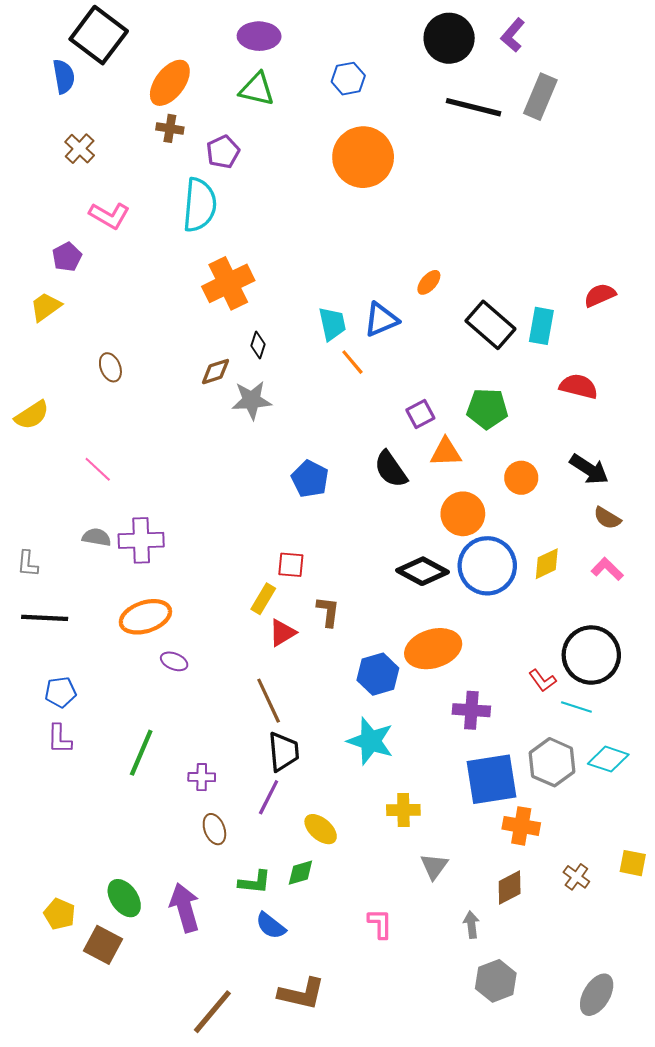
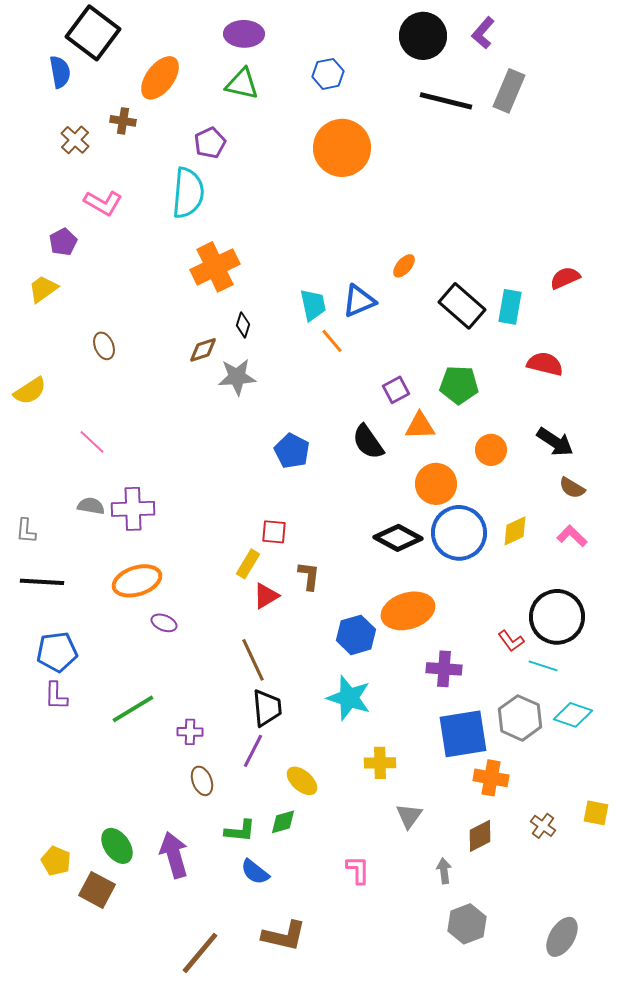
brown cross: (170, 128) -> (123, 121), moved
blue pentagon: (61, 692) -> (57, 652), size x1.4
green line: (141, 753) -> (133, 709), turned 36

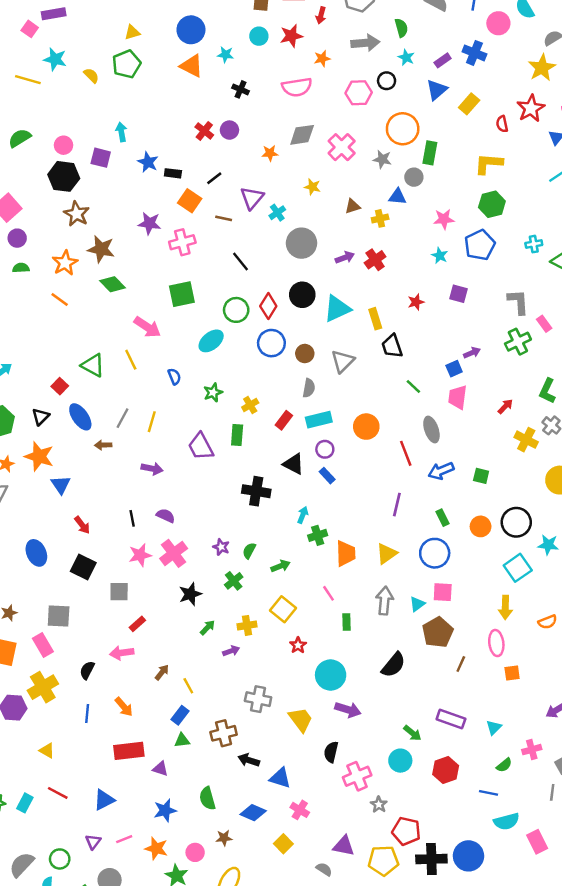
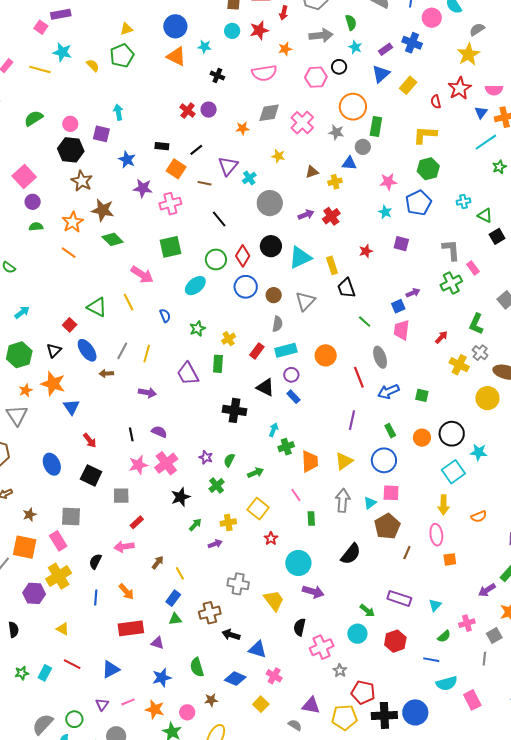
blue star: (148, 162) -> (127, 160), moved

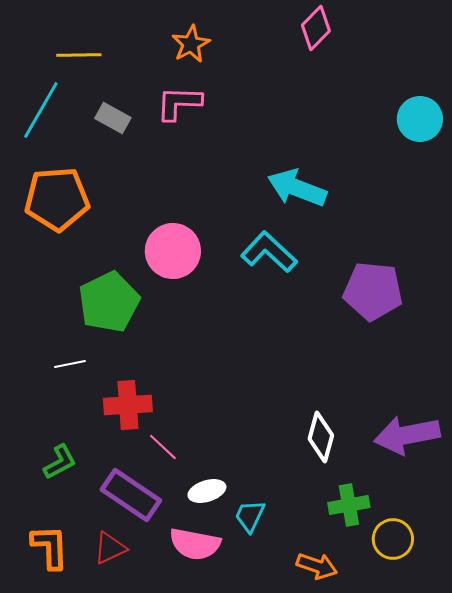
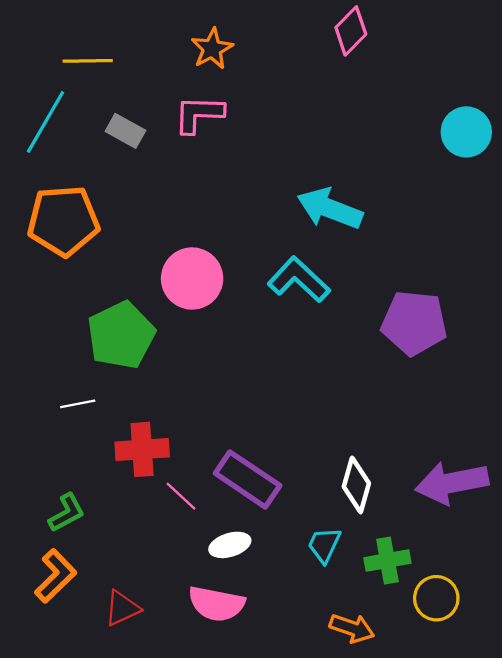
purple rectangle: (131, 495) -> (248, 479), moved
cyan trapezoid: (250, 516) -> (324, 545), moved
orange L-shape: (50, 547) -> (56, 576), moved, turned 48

──────

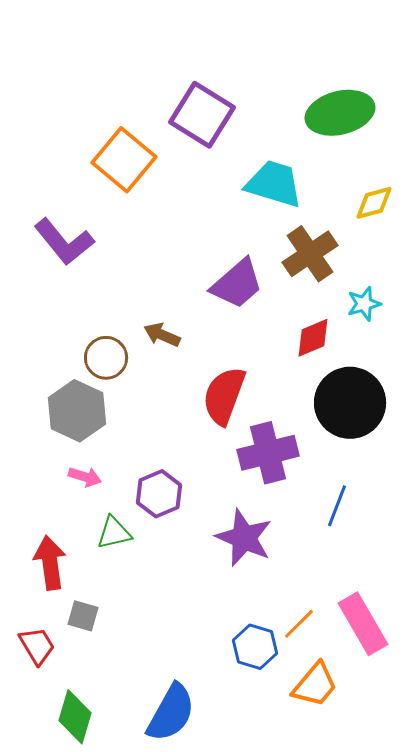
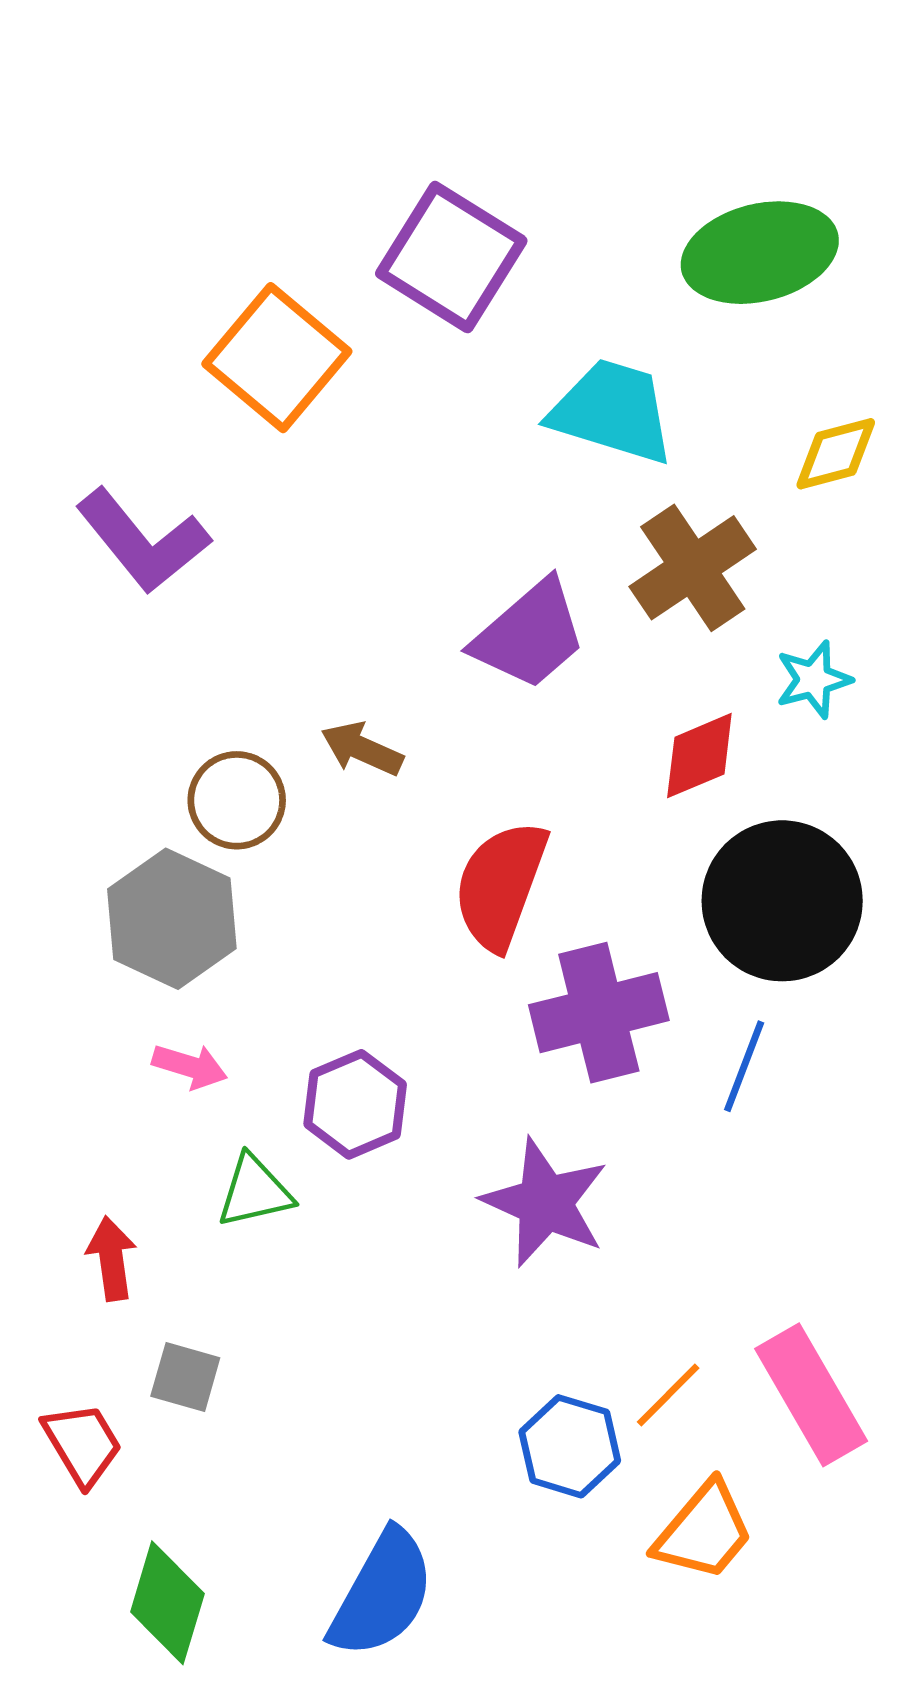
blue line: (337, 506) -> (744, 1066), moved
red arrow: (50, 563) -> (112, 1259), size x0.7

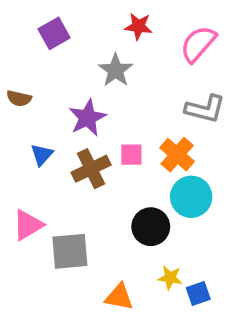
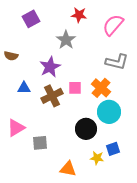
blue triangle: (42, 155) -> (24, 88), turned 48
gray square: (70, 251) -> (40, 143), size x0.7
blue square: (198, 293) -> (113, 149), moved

──────

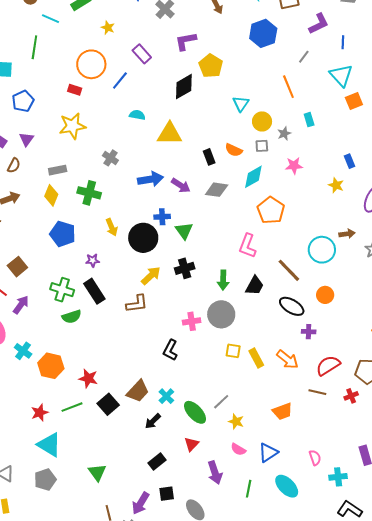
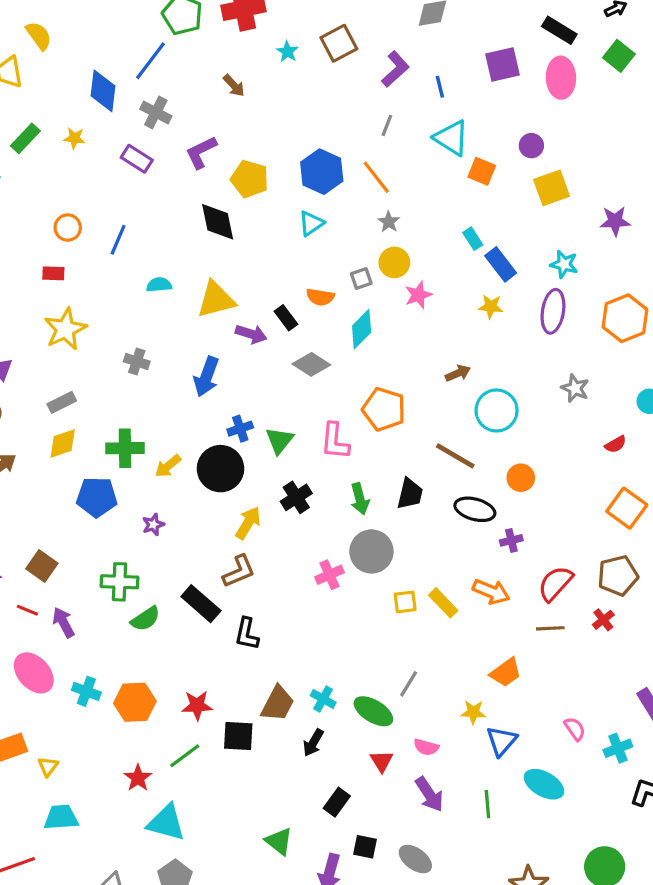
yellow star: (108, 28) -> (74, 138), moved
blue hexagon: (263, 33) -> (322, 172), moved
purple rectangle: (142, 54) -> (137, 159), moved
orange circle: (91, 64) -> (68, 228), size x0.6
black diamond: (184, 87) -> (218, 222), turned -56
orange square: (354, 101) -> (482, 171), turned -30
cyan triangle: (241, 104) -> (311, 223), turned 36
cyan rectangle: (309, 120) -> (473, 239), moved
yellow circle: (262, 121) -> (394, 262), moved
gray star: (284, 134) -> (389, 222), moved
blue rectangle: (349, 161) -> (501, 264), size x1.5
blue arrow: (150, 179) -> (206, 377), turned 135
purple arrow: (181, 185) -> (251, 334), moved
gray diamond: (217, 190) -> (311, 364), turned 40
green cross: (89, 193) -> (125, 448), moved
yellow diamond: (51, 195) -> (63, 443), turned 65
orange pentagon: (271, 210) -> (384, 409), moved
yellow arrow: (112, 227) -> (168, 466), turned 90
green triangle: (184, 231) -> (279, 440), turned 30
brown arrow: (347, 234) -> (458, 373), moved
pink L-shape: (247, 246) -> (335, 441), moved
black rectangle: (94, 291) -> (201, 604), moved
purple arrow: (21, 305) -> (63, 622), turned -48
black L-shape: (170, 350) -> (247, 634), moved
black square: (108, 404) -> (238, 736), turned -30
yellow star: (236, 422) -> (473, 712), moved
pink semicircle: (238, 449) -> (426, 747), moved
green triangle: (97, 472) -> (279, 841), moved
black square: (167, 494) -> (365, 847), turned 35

──────

# [Activity]
Please print the lines above word for word, starting at the one with "brown cross: (170, 128) -> (123, 121), moved" and ending at the one with "orange L-shape: (50, 547)", both included, and without any picture.

# [Answer area]
brown cross: (170, 128) -> (123, 121), moved
blue pentagon: (61, 692) -> (57, 652), size x1.4
green line: (141, 753) -> (133, 709), turned 36

blue star: (148, 162) -> (127, 160), moved

purple rectangle: (131, 495) -> (248, 479), moved
cyan trapezoid: (250, 516) -> (324, 545), moved
orange L-shape: (50, 547) -> (56, 576), moved, turned 48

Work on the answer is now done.